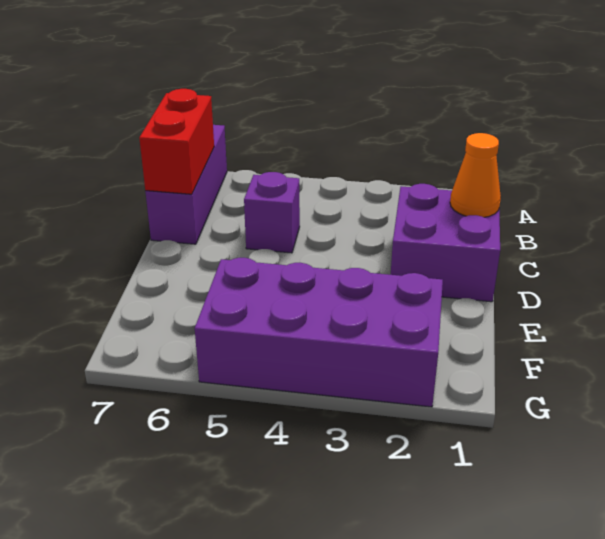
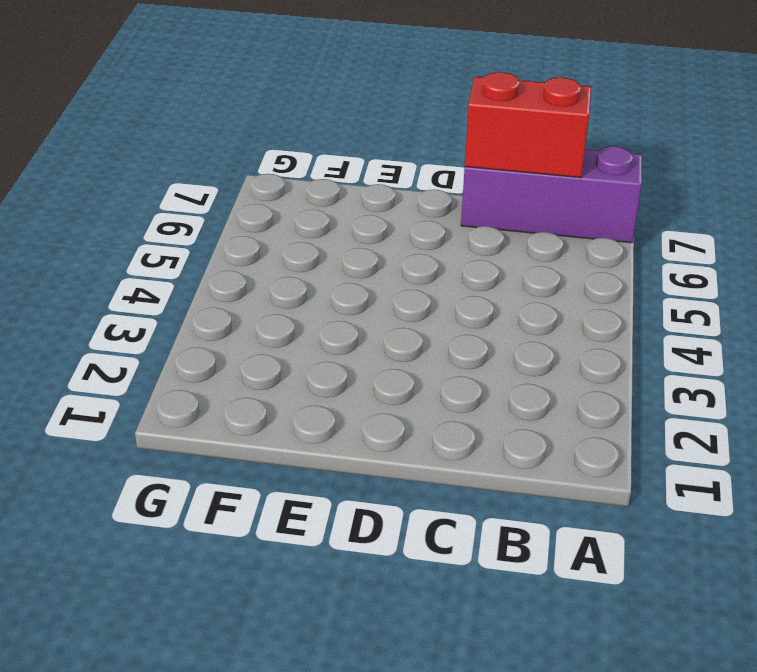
none -> purple brick C1:D2 level 1
none -> purple brick C5 level 1

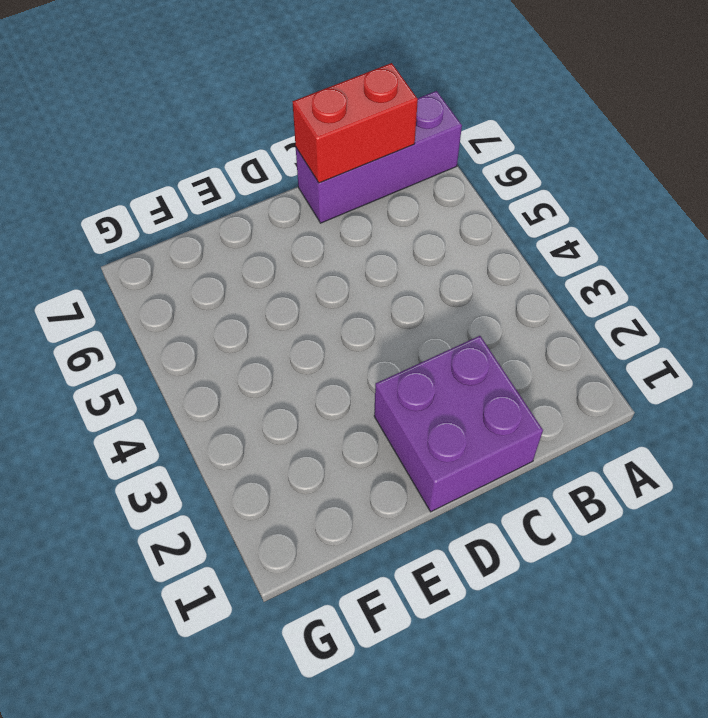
none -> purple brick C5 level 1
none -> purple brick F2:G5 level 1

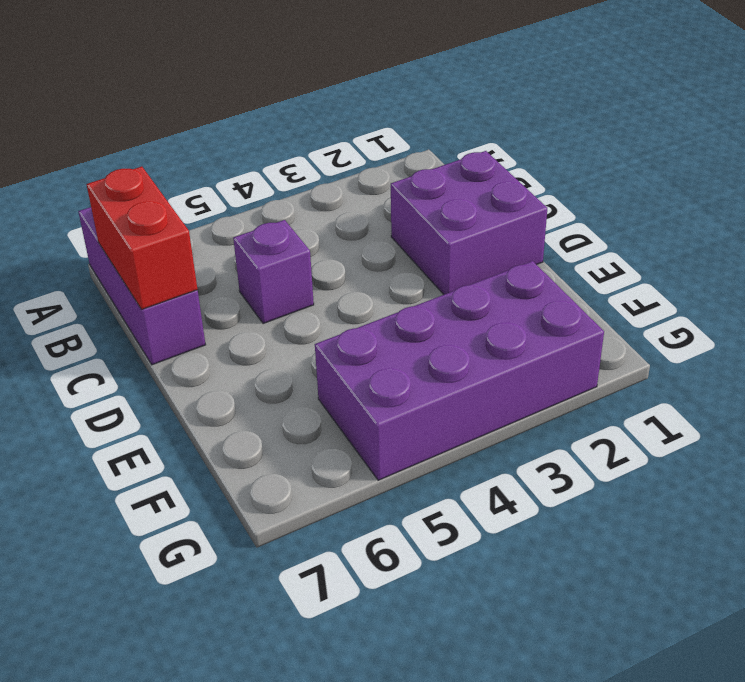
none -> orange cone C1 level 2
^^^^^^^^
EXERCISE:
Give back every entry in its exact wording, leaving the pictures out.

RESPONSE FOR THIS EXERCISE:
none -> purple brick C1:D2 level 1
none -> purple brick C5 level 1

none -> purple brick C5 level 1
none -> purple brick F2:G5 level 1

none -> orange cone C1 level 2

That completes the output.